▶ **PROBLEM**
Write the data out again exactly, with no pictures.

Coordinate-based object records
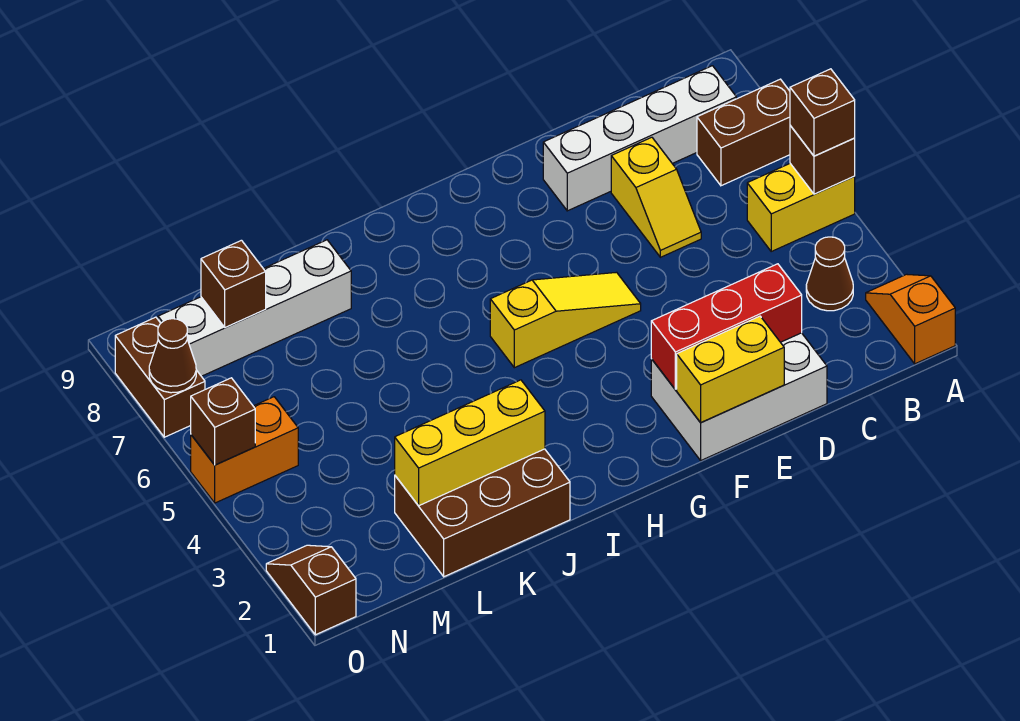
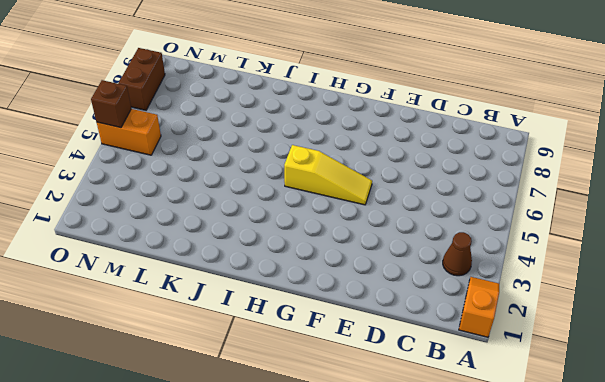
none -> yellow brick A5:B5 level 1
none -> brown brick A7:B7 level 1
none -> white brick B8:E8 level 1

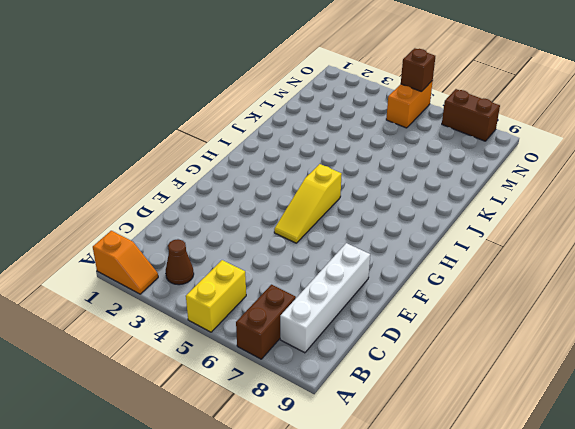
none -> white brick D1:F2 level 1
none -> yellow slope D6:D7 level 1 top 7
none -> brown brick J1:L2 level 1

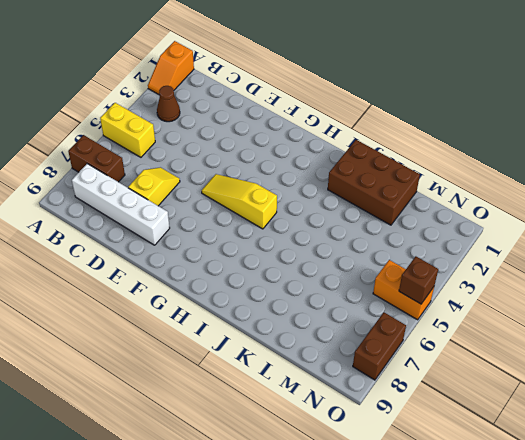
none -> white brick D1:F2 level 1
none -> white brick K8:N8 level 1
none -> brown slope O1:O2 level 1 top 1

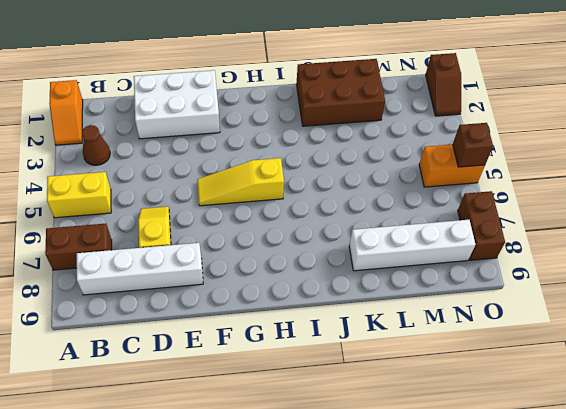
none -> brown brick A5 level 2
none -> red brick D2:F2 level 2
none -> yellow brick E1:F1 level 2

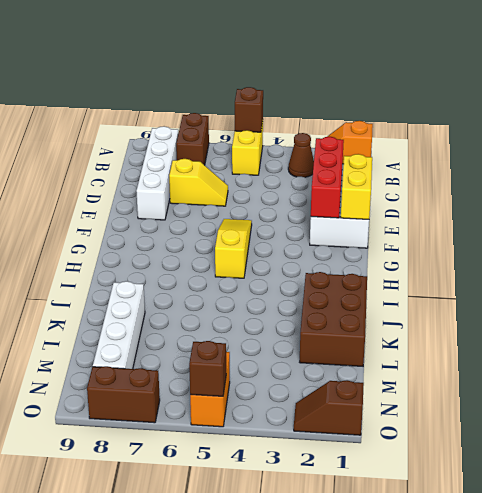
none -> yellow brick J2:L2 level 2
none -> brown brick M8 level 2
none -> brown cone O7 level 2

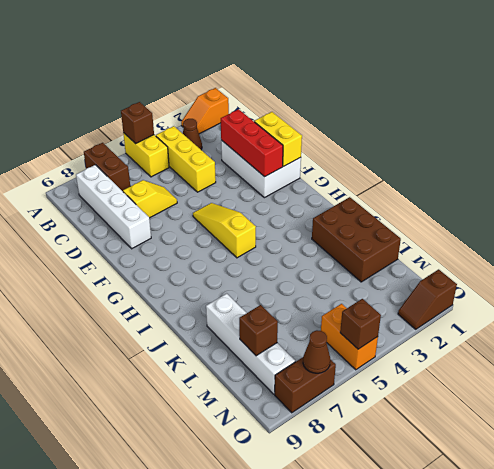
yellow brick B4:D4 level 1 -> yellow brick J2:L2 level 2
none -> brown brick A5 level 3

▶ **RESULT OF THIS EXERCISE**
none -> yellow brick A5:B5 level 1
none -> brown brick A7:B7 level 1
none -> white brick B8:E8 level 1

none -> white brick D1:F2 level 1
none -> yellow slope D6:D7 level 1 top 7
none -> brown brick J1:L2 level 1

none -> white brick D1:F2 level 1
none -> white brick K8:N8 level 1
none -> brown slope O1:O2 level 1 top 1

none -> brown brick A5 level 2
none -> red brick D2:F2 level 2
none -> yellow brick E1:F1 level 2

none -> yellow brick J2:L2 level 2
none -> brown brick M8 level 2
none -> brown cone O7 level 2

yellow brick B4:D4 level 1 -> yellow brick J2:L2 level 2
none -> brown brick A5 level 3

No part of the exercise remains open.